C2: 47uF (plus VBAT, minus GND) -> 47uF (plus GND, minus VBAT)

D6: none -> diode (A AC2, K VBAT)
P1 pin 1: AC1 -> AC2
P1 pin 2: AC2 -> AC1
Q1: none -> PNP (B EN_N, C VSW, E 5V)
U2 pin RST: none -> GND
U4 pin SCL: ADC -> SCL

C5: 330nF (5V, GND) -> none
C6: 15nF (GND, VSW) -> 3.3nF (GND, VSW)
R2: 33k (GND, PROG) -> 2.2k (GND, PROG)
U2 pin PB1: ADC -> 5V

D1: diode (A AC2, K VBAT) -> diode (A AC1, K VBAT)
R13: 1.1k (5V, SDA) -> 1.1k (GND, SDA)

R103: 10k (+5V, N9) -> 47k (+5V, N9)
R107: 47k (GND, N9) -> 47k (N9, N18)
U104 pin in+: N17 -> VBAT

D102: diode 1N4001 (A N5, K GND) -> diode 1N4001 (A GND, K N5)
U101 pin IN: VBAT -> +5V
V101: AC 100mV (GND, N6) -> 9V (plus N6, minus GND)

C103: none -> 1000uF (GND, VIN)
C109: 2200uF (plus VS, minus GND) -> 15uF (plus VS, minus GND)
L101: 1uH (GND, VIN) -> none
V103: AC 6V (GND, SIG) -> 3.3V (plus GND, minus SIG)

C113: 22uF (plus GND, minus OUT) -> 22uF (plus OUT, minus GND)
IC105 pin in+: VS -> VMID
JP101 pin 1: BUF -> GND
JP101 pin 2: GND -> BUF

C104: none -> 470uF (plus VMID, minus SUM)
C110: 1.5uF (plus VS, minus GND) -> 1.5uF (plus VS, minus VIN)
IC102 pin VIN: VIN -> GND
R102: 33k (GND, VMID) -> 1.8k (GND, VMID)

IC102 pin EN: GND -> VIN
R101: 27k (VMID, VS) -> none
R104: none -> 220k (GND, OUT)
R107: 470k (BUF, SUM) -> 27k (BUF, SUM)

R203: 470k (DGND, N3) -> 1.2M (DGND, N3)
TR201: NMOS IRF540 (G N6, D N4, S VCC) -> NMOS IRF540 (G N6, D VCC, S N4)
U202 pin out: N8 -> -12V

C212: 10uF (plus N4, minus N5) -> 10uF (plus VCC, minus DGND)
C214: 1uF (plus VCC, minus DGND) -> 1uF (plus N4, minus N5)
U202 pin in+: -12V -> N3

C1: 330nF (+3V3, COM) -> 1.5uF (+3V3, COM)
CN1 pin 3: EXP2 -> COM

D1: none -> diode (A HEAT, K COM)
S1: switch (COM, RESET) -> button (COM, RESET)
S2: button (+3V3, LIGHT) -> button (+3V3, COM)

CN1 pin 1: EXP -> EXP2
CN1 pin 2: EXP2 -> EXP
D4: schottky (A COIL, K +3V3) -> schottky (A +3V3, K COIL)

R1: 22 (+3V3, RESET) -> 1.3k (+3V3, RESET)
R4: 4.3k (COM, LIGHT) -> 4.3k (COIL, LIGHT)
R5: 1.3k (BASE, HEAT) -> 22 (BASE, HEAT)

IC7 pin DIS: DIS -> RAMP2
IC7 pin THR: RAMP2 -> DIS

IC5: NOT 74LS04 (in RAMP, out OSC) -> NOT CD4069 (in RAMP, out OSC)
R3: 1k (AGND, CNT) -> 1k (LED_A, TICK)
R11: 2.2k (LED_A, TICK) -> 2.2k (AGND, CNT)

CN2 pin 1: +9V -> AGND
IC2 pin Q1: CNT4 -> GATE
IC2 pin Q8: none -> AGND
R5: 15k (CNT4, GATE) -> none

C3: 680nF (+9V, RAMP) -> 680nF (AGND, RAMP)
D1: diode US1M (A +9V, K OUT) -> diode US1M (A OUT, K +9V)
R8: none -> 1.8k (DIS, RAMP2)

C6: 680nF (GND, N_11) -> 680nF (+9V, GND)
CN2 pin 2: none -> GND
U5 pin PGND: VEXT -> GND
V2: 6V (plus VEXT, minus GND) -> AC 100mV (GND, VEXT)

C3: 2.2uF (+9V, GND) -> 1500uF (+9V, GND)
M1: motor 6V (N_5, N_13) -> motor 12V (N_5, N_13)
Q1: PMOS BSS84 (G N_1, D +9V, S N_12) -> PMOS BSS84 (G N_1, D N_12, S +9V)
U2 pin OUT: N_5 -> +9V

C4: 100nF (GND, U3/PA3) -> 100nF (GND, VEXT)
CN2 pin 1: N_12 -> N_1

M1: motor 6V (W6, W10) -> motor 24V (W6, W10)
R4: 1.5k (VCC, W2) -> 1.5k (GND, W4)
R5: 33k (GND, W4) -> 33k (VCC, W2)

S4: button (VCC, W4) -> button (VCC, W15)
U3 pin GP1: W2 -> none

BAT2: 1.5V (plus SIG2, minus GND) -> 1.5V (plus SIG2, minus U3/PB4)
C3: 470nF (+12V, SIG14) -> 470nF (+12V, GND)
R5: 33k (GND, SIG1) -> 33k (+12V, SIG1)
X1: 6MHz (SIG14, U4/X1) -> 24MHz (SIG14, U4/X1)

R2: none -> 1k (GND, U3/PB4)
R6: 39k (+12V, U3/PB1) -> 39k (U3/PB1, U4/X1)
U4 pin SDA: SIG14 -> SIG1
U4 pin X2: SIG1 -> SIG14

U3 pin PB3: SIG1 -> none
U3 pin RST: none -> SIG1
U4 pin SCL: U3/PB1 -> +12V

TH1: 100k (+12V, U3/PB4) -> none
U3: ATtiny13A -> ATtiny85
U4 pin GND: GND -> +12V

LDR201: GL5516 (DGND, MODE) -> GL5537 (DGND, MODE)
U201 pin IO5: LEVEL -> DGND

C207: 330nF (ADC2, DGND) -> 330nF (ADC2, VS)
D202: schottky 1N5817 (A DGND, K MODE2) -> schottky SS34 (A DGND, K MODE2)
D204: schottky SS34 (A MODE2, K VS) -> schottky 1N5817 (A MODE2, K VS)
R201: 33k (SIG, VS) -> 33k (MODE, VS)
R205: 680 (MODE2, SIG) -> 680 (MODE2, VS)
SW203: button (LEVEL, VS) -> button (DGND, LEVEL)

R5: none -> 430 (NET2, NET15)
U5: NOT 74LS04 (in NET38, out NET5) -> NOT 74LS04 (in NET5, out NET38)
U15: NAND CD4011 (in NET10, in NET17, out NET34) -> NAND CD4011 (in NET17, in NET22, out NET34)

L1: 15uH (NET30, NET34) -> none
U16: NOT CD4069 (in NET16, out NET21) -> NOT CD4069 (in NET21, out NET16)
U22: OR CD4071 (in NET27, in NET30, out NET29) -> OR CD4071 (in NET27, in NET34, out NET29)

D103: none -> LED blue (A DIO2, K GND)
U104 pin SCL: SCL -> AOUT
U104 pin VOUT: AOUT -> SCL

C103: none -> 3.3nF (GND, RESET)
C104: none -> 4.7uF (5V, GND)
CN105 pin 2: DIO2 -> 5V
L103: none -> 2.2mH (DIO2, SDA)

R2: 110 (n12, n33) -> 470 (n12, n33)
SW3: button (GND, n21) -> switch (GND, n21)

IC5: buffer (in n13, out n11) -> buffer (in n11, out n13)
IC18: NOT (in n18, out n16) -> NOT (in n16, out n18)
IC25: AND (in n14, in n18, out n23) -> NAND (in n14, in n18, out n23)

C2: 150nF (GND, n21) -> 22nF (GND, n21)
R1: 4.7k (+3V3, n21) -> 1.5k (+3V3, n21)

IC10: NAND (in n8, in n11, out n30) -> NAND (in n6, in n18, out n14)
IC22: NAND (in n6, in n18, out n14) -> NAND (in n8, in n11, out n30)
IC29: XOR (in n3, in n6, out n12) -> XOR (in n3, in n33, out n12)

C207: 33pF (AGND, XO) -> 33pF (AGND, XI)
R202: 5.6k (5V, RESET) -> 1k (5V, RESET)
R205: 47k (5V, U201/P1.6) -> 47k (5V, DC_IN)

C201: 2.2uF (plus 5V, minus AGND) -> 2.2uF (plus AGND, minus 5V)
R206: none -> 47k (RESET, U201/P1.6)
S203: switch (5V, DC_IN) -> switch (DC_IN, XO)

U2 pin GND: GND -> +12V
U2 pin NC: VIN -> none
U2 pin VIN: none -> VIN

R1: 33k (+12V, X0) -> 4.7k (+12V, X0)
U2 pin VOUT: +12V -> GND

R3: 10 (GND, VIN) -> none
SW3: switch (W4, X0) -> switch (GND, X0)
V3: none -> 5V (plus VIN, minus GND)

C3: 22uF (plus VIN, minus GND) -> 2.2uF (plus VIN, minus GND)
□ □ □
§ **Task requirements**: Go through the entries. Report every line that contains the word "switch".

§ **Task output**:
S1: switch (COM, RESET) -> button (COM, RESET)
SW3: button (GND, n21) -> switch (GND, n21)
S203: switch (5V, DC_IN) -> switch (DC_IN, XO)
SW3: switch (W4, X0) -> switch (GND, X0)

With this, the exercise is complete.